#### [REQUEST]
After locating the line that contains "building: none -> [406,240,435,270]" in the records below, write out exactly that line and each line after it through the one that contains "building: [111,270,156,311] -> none", and nothing else.

Pixel coordinate box data:
----

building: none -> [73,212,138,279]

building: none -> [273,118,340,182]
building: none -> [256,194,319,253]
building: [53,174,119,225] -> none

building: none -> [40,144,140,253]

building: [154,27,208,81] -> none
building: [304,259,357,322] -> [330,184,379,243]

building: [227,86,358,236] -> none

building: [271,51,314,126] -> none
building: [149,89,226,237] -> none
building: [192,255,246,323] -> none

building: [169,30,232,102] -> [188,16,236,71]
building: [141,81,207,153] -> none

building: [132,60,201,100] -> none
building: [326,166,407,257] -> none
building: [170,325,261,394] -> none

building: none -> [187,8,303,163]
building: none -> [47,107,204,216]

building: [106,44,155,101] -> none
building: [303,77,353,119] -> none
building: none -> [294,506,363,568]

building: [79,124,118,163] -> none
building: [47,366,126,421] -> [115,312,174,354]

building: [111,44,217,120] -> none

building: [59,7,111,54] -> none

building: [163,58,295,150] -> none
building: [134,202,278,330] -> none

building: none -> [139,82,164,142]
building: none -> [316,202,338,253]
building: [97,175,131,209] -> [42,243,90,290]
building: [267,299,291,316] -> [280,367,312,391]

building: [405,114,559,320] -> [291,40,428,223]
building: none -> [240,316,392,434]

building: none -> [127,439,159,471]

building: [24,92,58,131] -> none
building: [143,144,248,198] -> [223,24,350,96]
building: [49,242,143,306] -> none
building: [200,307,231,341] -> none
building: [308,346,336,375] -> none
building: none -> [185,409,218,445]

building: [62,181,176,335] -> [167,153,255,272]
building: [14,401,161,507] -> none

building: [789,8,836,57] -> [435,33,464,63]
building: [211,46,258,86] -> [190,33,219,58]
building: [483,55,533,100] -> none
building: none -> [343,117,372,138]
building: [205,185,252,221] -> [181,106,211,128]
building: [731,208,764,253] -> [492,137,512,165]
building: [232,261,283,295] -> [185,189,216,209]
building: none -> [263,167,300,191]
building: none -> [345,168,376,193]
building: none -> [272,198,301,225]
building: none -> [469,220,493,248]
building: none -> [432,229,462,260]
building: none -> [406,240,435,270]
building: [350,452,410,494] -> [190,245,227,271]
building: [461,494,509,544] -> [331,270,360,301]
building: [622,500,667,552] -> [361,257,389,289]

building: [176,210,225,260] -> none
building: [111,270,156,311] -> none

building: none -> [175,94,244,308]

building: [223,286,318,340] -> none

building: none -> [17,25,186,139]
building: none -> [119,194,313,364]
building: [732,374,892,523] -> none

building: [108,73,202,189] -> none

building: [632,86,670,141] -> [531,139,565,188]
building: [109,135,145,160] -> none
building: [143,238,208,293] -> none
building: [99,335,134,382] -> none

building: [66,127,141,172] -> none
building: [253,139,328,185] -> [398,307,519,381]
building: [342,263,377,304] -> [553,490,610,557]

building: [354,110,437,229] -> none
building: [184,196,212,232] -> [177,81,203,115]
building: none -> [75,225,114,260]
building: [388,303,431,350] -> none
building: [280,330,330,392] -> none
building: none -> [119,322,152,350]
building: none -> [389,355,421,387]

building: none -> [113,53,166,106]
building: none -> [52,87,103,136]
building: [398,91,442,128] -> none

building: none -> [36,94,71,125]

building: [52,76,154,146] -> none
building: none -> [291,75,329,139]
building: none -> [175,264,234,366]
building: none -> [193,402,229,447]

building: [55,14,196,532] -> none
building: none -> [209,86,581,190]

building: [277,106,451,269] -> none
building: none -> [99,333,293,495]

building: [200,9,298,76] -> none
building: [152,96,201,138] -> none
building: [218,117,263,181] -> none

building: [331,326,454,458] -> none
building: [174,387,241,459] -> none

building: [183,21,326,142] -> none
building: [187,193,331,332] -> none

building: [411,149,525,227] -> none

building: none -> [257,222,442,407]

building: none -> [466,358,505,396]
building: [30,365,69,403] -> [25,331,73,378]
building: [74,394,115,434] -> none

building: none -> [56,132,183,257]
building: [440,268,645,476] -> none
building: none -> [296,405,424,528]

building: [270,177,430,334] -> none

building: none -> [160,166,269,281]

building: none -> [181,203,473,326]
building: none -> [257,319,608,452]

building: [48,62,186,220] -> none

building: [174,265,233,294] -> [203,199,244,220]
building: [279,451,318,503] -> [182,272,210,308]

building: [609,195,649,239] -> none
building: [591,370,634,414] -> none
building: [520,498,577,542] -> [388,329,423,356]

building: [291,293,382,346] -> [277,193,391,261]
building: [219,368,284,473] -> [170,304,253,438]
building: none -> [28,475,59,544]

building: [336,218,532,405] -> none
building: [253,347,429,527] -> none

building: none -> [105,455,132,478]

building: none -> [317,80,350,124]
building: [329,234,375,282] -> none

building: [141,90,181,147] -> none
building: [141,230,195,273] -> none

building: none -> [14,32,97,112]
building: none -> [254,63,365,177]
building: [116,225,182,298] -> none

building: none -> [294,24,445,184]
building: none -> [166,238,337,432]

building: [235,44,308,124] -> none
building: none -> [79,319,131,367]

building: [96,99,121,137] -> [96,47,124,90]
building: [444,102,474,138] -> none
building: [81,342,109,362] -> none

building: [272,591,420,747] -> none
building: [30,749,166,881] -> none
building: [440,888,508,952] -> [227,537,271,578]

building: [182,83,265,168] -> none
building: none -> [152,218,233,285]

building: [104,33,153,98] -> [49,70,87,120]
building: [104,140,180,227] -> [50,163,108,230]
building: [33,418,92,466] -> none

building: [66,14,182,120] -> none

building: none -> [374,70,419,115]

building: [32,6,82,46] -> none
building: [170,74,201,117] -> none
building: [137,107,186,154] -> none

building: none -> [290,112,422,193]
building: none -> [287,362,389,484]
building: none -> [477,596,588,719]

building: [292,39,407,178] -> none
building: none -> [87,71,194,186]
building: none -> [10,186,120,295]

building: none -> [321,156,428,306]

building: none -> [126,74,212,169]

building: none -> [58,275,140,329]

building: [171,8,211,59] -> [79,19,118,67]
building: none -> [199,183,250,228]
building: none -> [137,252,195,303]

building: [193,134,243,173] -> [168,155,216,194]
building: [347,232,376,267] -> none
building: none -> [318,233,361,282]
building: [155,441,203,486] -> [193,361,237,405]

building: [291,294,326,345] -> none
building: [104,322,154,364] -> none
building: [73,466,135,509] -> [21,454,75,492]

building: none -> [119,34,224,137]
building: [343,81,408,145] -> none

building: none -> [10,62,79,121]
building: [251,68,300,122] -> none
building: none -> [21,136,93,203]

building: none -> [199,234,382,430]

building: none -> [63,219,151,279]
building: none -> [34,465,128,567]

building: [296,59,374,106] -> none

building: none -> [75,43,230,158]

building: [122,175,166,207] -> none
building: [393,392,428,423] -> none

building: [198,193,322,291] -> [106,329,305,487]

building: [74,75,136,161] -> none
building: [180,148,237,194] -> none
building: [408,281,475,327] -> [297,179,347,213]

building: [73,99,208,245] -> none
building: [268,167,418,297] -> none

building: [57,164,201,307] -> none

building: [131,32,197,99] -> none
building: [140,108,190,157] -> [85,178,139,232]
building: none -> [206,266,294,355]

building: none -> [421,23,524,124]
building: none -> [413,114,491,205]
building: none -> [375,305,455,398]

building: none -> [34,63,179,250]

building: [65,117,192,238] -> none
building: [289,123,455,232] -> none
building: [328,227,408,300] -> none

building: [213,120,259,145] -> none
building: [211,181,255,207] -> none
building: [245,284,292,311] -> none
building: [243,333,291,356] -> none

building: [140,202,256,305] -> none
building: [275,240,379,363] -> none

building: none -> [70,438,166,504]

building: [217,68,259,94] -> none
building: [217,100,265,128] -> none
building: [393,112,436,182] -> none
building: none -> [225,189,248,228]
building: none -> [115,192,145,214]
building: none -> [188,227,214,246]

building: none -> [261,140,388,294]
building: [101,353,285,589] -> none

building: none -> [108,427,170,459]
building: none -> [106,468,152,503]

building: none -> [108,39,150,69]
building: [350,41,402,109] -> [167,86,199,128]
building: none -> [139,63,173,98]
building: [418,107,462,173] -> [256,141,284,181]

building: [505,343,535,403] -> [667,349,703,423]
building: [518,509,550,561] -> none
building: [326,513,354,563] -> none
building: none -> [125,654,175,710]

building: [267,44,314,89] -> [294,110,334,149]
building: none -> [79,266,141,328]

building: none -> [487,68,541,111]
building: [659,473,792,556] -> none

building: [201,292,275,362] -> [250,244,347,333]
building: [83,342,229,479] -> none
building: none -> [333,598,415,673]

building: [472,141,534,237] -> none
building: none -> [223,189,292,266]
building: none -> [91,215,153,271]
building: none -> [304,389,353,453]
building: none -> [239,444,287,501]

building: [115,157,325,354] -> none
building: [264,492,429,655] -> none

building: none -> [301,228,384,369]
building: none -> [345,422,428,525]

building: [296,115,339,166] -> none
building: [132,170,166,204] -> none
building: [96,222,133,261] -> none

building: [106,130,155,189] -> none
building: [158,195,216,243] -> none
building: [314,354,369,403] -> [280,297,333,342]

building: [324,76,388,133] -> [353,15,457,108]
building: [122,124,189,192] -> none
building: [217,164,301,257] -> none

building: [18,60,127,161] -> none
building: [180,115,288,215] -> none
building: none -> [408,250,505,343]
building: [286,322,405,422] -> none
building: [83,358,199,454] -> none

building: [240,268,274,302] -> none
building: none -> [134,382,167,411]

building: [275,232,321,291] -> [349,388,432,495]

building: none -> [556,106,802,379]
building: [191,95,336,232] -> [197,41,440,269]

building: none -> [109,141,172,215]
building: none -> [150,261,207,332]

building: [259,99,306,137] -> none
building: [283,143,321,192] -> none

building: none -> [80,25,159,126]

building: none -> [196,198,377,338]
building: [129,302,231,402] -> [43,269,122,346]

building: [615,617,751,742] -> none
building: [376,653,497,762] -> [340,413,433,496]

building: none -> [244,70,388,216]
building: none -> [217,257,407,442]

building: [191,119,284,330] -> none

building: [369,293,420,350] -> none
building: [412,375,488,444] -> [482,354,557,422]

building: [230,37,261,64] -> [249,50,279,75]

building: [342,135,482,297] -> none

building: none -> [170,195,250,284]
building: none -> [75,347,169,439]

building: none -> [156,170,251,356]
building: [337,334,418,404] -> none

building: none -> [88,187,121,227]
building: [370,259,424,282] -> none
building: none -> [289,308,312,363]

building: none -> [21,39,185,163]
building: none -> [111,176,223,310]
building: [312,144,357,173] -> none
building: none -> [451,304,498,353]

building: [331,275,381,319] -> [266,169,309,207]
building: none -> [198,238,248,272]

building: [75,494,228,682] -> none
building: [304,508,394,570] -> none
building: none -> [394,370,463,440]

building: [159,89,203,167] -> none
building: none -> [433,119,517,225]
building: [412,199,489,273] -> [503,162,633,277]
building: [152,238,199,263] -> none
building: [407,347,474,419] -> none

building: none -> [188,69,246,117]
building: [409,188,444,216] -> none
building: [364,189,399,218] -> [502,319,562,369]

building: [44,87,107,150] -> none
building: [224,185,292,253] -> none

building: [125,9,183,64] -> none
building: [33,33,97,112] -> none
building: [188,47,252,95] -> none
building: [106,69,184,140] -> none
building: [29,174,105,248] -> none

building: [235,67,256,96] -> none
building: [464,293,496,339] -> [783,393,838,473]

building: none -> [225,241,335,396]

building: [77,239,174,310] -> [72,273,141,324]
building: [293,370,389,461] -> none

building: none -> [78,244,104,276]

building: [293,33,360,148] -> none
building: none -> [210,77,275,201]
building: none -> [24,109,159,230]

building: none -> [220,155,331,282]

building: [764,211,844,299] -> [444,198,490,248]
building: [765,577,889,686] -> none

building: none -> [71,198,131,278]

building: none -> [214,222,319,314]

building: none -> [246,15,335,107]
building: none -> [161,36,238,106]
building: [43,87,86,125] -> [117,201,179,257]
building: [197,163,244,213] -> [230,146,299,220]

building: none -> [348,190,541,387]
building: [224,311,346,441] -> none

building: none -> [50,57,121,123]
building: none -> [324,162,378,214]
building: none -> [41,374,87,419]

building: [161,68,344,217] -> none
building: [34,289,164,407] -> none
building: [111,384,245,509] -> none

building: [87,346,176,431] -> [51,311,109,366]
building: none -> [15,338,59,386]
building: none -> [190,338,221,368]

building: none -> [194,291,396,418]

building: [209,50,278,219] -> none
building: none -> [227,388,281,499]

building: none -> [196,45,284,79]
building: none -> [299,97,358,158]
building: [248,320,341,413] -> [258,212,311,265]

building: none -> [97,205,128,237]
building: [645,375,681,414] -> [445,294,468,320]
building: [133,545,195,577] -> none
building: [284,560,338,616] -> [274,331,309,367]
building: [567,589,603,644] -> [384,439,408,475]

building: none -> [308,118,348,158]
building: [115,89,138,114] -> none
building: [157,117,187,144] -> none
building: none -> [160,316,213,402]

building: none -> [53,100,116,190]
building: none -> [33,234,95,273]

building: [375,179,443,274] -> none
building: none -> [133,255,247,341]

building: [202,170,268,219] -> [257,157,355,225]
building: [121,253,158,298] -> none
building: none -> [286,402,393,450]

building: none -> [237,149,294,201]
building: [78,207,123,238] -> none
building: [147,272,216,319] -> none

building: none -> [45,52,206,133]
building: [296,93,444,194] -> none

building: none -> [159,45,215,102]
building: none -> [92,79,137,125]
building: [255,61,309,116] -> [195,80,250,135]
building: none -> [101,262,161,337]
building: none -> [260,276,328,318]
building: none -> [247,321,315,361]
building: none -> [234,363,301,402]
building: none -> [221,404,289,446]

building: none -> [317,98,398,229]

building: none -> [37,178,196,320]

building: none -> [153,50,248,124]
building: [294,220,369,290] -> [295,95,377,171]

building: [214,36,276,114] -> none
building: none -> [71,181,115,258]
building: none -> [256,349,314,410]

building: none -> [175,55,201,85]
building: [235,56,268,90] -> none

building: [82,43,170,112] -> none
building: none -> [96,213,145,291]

----

#### [RESPONSE TO THE EXERCISE]
building: none -> [406,240,435,270]
building: [350,452,410,494] -> [190,245,227,271]
building: [461,494,509,544] -> [331,270,360,301]
building: [622,500,667,552] -> [361,257,389,289]

building: [176,210,225,260] -> none
building: [111,270,156,311] -> none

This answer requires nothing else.